* TASK STATEMENT: Each record below should be returned exactly, with its pictures left out.

___

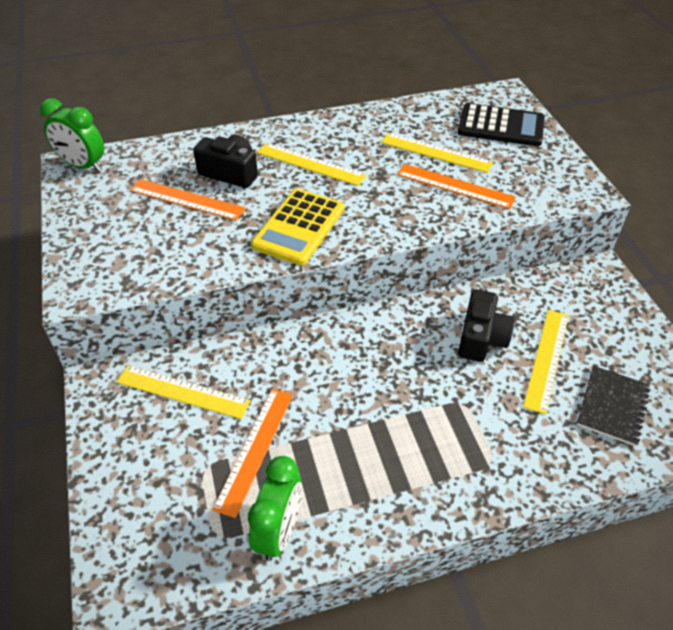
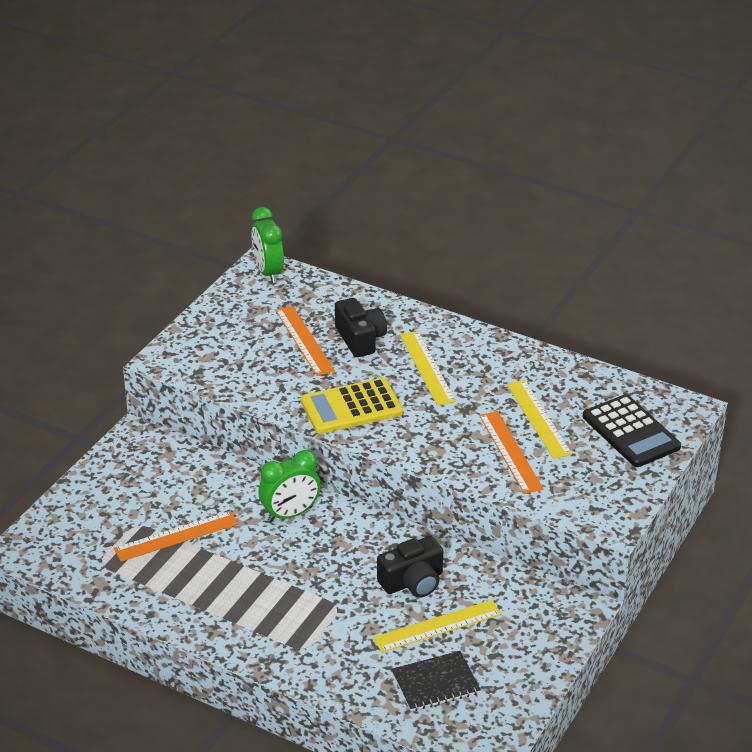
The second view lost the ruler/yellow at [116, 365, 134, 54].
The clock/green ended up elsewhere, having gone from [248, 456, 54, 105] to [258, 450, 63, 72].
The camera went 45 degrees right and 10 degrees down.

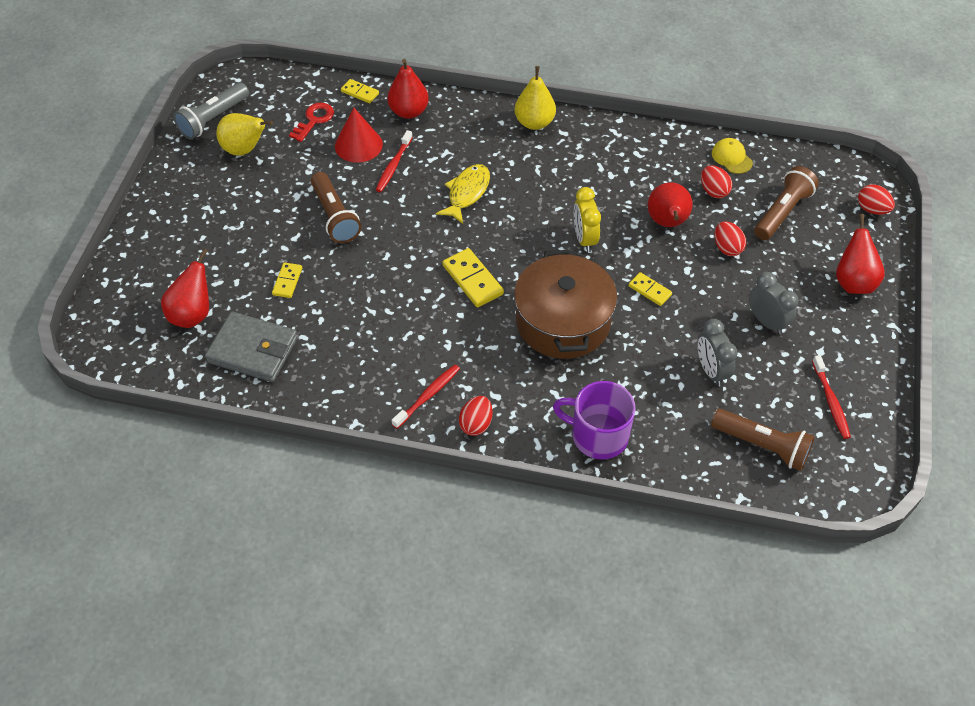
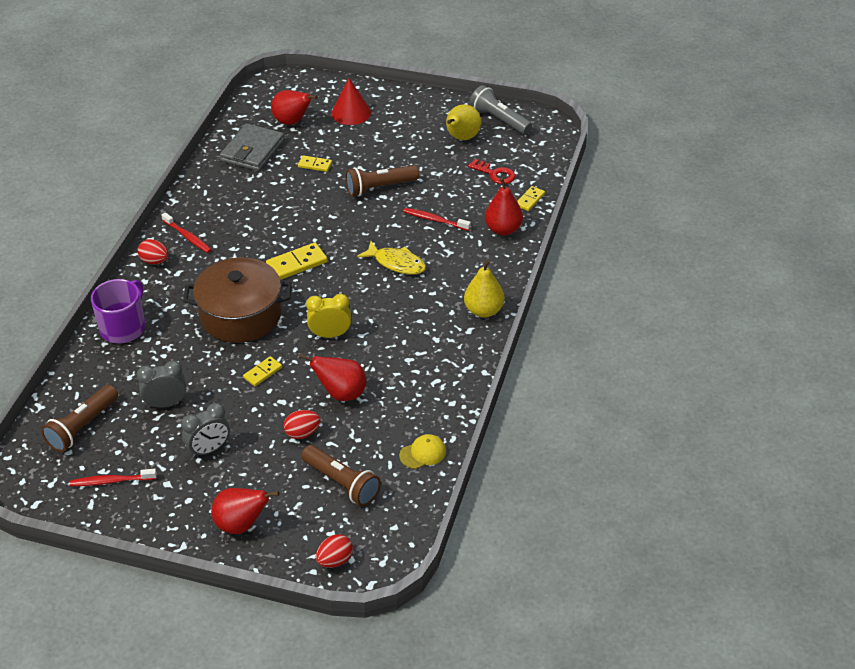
The cone/red ended up elsewhere, having gone from [335, 108, 48, 55] to [331, 78, 40, 47].
The second view lost the egg/red at [701, 165, 31, 33].
The camera went 95 degrees right and 10 degrees down.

___

* WRITTEN RESPONSE:
The second view lost the ruler/yellow at [116, 365, 134, 54].
The clock/green ended up elsewhere, having gone from [248, 456, 54, 105] to [258, 450, 63, 72].
The camera went 45 degrees right and 10 degrees down.

The cone/red ended up elsewhere, having gone from [335, 108, 48, 55] to [331, 78, 40, 47].
The second view lost the egg/red at [701, 165, 31, 33].
The camera went 95 degrees right and 10 degrees down.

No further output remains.